**Set problem**
Pick out every line below that contains the string "tuplet", and copy each one in full.

____

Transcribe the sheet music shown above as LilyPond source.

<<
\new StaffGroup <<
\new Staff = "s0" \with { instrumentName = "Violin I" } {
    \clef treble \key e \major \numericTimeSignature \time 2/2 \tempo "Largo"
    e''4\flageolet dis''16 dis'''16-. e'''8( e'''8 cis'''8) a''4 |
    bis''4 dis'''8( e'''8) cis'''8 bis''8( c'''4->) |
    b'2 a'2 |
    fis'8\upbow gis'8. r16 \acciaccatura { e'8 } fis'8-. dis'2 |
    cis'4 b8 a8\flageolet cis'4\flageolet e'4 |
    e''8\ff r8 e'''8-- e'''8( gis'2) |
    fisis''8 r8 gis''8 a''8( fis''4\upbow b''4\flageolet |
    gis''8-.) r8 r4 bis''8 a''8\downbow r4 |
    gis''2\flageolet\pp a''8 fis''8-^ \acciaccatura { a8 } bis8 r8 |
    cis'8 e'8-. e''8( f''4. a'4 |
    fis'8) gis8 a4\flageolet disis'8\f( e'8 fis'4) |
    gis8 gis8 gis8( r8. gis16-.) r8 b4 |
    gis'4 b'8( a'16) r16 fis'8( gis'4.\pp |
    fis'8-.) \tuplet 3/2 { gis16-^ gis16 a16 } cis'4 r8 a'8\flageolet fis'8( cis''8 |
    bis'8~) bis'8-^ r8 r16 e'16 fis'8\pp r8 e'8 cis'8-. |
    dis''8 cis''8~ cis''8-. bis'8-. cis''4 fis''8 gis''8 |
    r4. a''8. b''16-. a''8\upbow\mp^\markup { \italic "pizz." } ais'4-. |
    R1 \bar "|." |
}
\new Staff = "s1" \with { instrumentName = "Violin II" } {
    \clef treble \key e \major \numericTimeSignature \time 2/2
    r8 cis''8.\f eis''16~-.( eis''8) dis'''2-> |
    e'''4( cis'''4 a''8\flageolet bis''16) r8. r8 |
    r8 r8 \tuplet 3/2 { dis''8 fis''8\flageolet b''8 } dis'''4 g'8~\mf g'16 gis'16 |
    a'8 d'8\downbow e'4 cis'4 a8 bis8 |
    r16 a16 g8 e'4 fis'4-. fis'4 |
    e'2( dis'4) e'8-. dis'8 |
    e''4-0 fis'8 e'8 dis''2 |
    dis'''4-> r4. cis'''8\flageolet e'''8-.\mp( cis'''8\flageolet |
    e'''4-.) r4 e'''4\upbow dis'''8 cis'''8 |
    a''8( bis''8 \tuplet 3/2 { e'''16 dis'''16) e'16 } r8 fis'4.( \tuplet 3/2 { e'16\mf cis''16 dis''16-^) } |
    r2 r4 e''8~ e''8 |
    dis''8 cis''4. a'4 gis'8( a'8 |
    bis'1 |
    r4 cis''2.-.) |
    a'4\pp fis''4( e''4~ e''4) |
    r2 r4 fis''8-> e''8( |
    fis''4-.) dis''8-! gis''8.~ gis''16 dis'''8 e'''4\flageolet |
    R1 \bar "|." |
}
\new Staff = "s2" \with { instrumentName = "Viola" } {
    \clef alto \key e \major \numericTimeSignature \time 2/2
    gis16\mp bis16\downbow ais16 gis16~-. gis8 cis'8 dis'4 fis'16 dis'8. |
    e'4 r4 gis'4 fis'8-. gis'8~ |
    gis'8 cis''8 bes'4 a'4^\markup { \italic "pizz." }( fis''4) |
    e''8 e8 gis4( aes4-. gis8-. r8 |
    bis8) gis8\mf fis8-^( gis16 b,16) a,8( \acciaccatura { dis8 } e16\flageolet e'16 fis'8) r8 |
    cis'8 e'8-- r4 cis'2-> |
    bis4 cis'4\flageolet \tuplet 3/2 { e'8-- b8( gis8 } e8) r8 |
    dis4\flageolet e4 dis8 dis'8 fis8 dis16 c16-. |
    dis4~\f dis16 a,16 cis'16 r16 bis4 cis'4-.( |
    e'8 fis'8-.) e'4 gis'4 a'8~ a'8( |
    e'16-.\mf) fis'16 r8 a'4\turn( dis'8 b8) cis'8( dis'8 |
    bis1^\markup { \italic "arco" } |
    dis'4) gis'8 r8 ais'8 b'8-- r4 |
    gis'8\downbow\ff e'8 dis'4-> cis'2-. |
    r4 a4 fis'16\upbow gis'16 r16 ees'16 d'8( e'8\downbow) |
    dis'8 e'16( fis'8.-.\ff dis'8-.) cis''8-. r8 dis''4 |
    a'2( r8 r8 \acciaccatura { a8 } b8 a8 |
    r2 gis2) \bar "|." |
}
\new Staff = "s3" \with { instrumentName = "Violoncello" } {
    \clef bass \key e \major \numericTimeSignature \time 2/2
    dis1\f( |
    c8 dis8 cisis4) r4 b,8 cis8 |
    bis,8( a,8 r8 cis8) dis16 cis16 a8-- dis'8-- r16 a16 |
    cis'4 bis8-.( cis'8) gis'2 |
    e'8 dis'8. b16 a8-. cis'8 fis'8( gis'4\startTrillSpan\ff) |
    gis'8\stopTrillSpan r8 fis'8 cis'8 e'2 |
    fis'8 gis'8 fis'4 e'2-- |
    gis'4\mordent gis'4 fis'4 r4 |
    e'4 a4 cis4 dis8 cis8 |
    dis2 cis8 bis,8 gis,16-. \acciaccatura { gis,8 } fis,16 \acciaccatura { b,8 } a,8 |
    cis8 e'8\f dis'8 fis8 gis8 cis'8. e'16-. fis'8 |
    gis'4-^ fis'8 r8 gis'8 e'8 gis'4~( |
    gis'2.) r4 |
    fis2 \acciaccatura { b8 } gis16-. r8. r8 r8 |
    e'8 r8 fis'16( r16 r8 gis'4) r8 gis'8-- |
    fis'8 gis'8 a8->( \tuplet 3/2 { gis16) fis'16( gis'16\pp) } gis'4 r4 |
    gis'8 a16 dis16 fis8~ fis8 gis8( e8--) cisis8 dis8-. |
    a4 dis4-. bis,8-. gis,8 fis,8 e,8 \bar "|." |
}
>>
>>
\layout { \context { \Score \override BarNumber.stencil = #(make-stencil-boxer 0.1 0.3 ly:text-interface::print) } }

____

**The reply**
    fis'8-.) \tuplet 3/2 { gis16-^ gis16 a16 } cis'4 r8 a'8\flageolet fis'8( cis''8 |
    r8 r8 \tuplet 3/2 { dis''8 fis''8\flageolet b''8 } dis'''4 g'8~\mf g'16 gis'16 |
    a''8( bis''8 \tuplet 3/2 { e'''16 dis'''16) e'16 } r8 fis'4.( \tuplet 3/2 { e'16\mf cis''16 dis''16-^) } |
    bis4 cis'4\flageolet \tuplet 3/2 { e'8-- b8( gis8 } e8) r8 |
    fis'8 gis'8 a8->( \tuplet 3/2 { gis16) fis'16( gis'16\pp) } gis'4 r4 |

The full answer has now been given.